**Exercise objective**. Required from the data below: the exact lines starting at the line containing "BAT103: 12V (plus" and ending at the line containing "R103: none -> 2.7k (+12V, SCL)", with both ends kept and all pictures dropped.

**The data**.

• • • •

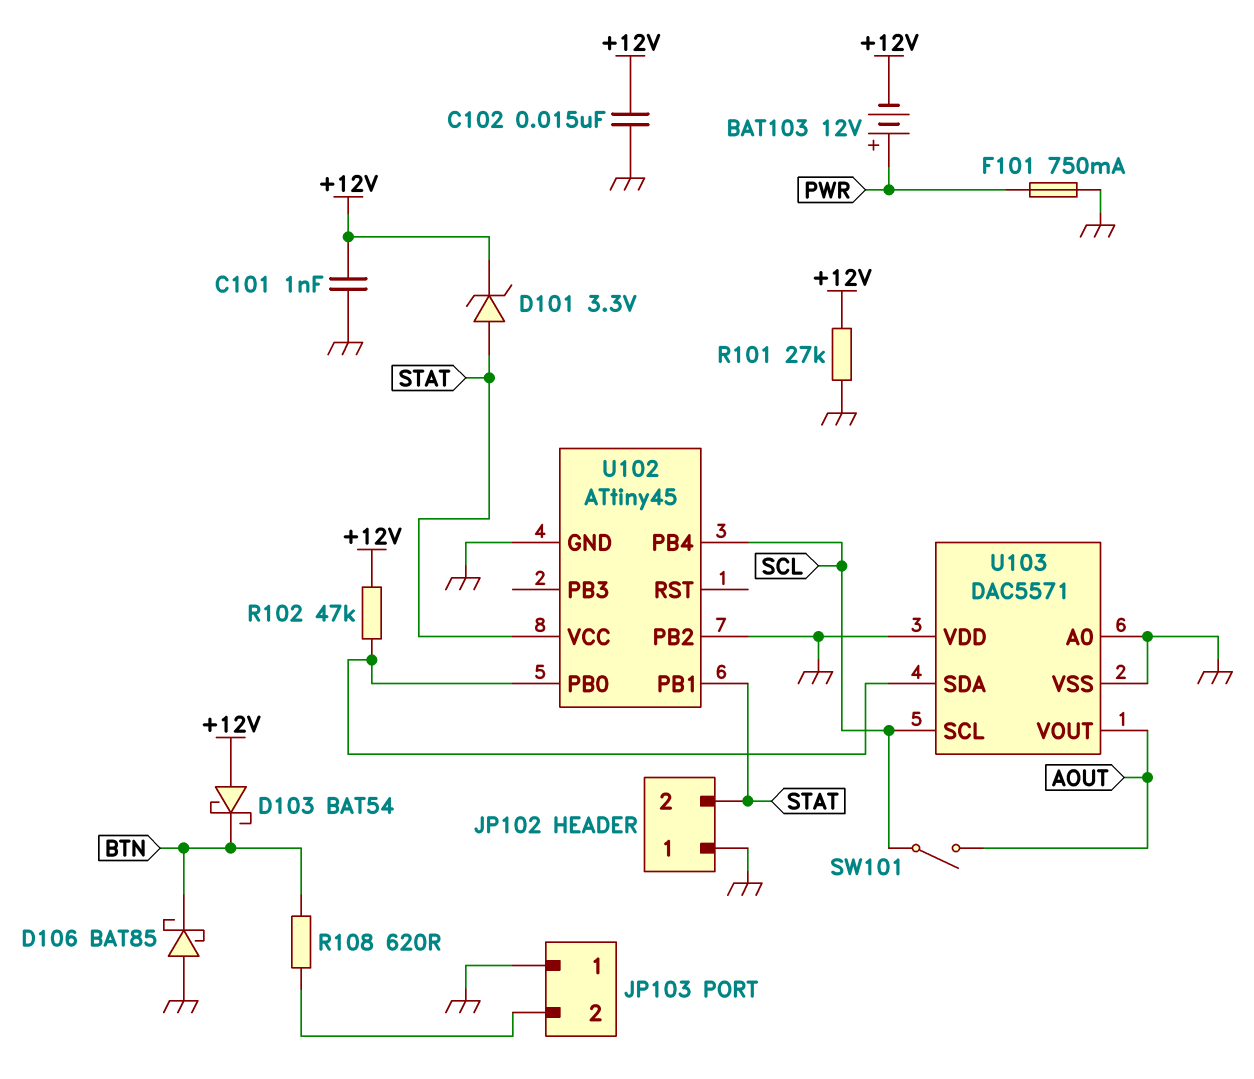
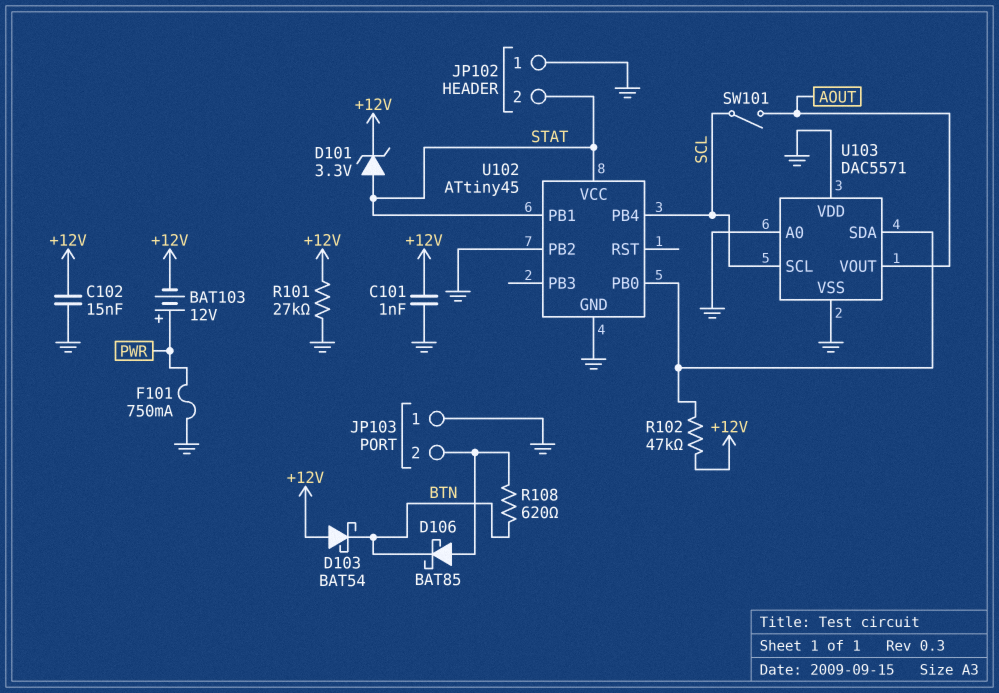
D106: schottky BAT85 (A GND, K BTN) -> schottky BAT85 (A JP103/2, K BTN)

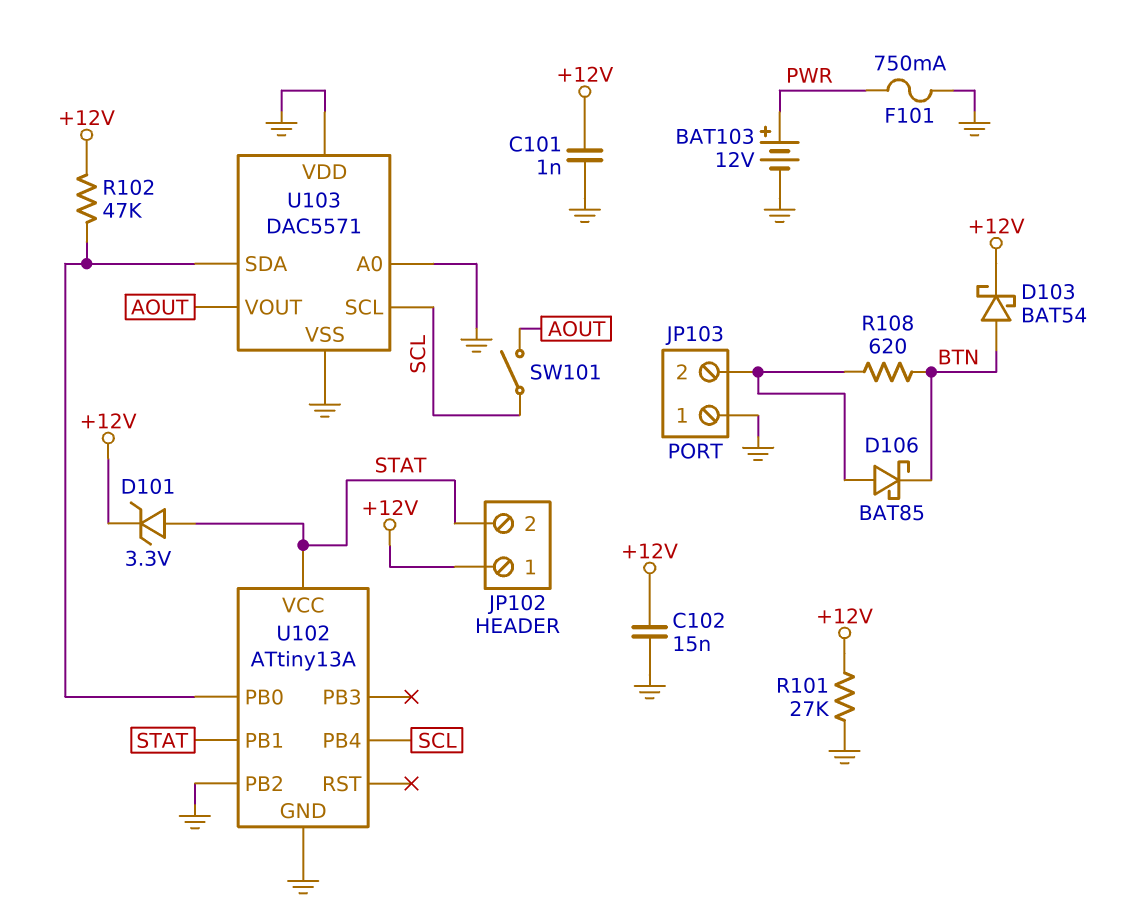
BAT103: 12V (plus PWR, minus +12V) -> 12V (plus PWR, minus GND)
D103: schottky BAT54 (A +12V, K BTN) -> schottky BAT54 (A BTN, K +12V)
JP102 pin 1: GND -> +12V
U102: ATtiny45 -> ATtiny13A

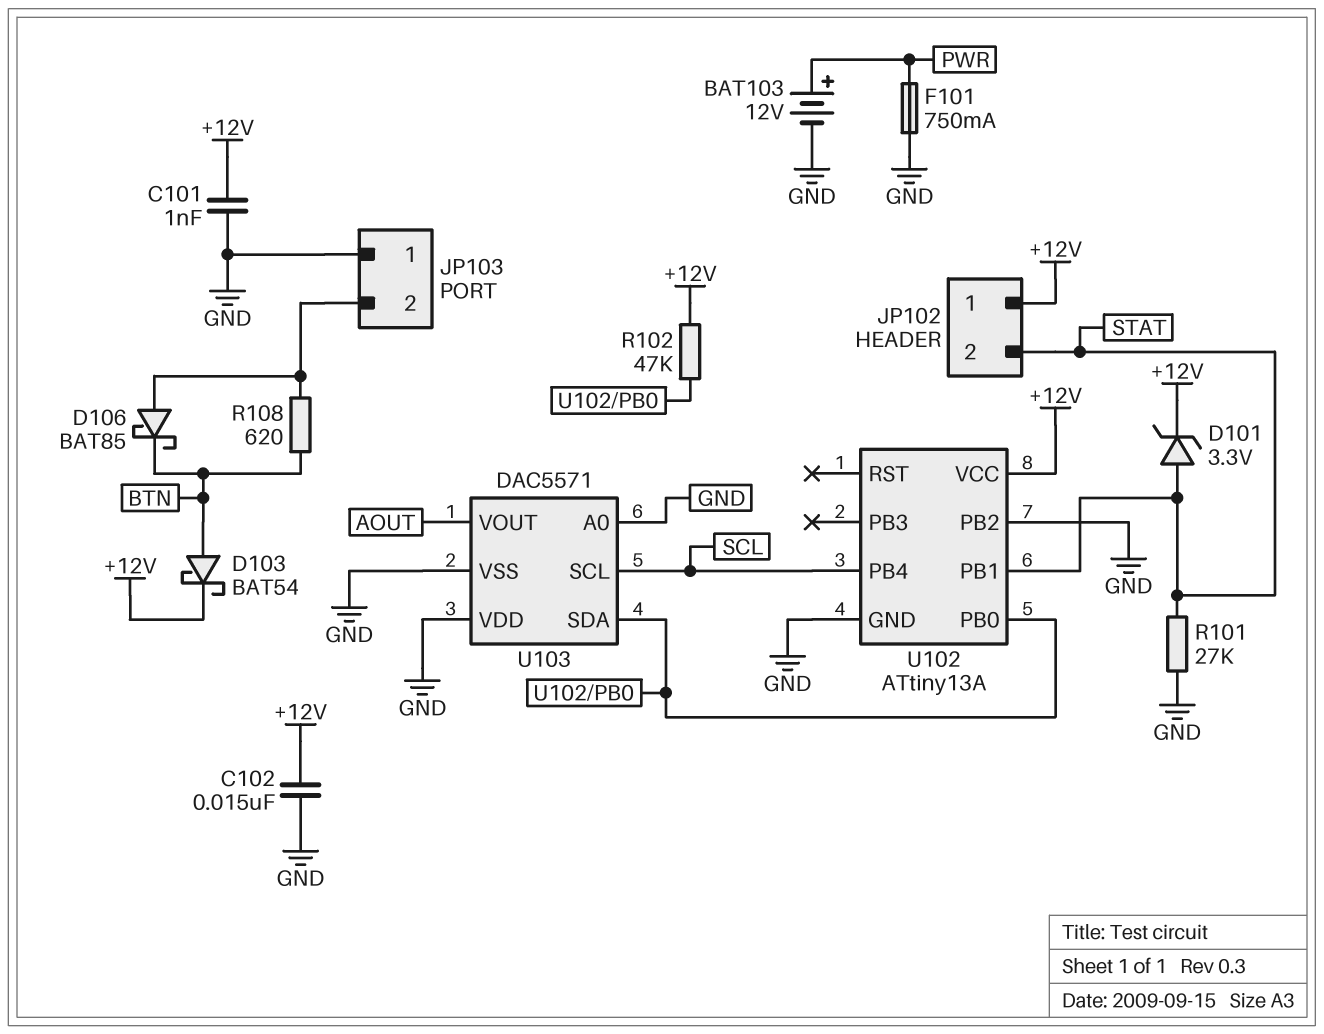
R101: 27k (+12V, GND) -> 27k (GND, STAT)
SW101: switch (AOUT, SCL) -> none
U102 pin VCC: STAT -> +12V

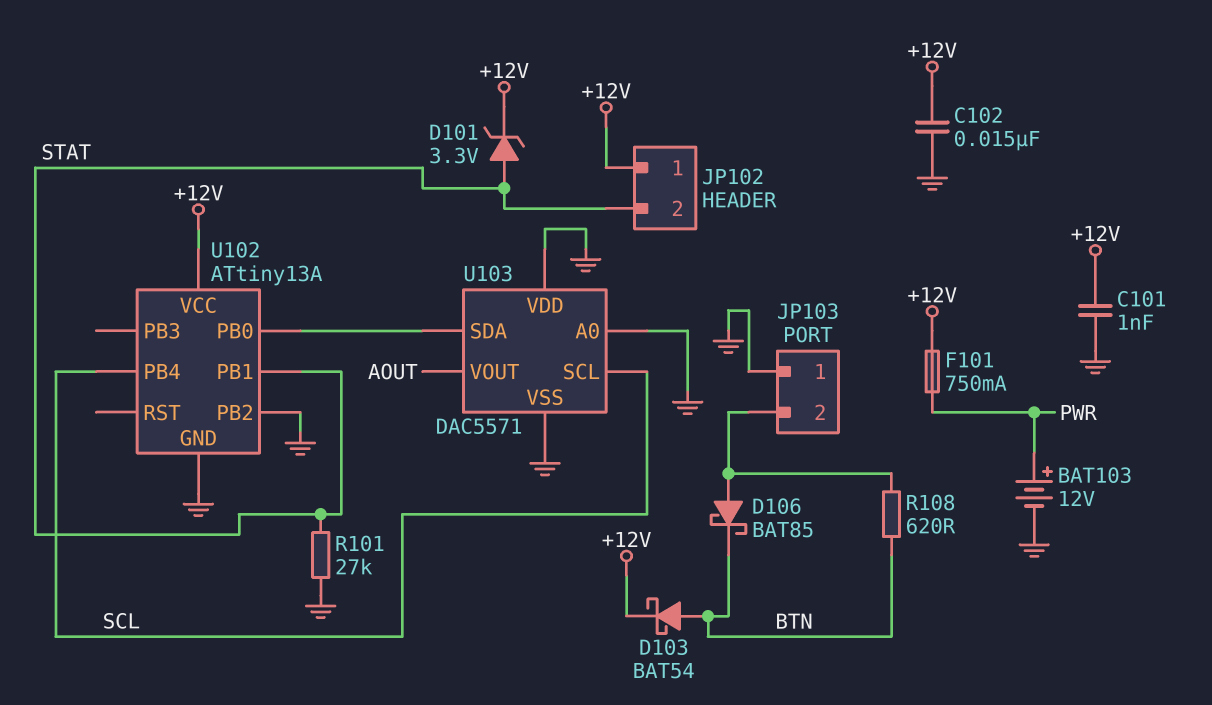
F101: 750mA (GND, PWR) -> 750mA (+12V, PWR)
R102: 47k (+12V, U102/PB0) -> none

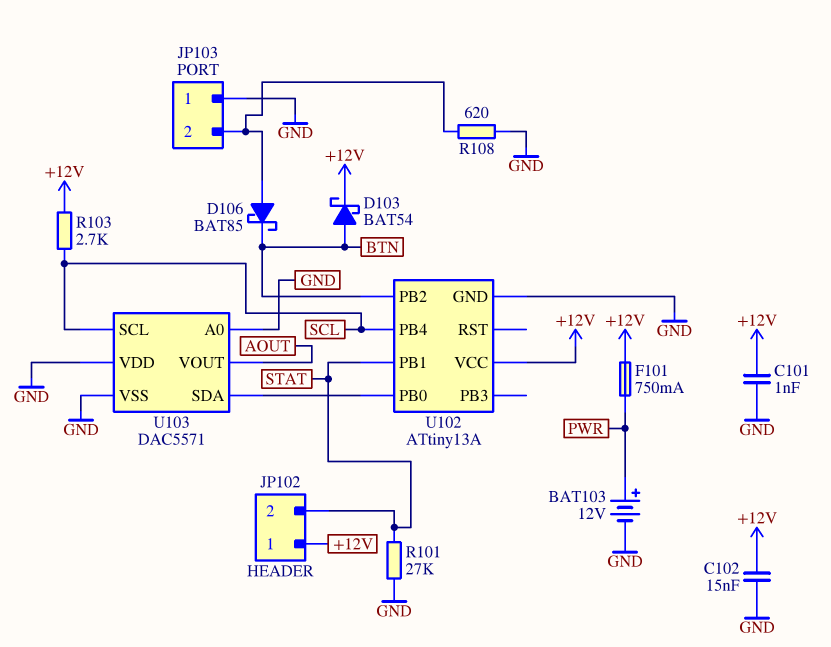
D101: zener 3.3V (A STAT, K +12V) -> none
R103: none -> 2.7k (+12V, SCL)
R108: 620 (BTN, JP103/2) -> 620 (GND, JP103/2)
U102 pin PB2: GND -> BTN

• • • •

**Result**.
BAT103: 12V (plus PWR, minus +12V) -> 12V (plus PWR, minus GND)
D103: schottky BAT54 (A +12V, K BTN) -> schottky BAT54 (A BTN, K +12V)
JP102 pin 1: GND -> +12V
U102: ATtiny45 -> ATtiny13A

R101: 27k (+12V, GND) -> 27k (GND, STAT)
SW101: switch (AOUT, SCL) -> none
U102 pin VCC: STAT -> +12V

F101: 750mA (GND, PWR) -> 750mA (+12V, PWR)
R102: 47k (+12V, U102/PB0) -> none

D101: zener 3.3V (A STAT, K +12V) -> none
R103: none -> 2.7k (+12V, SCL)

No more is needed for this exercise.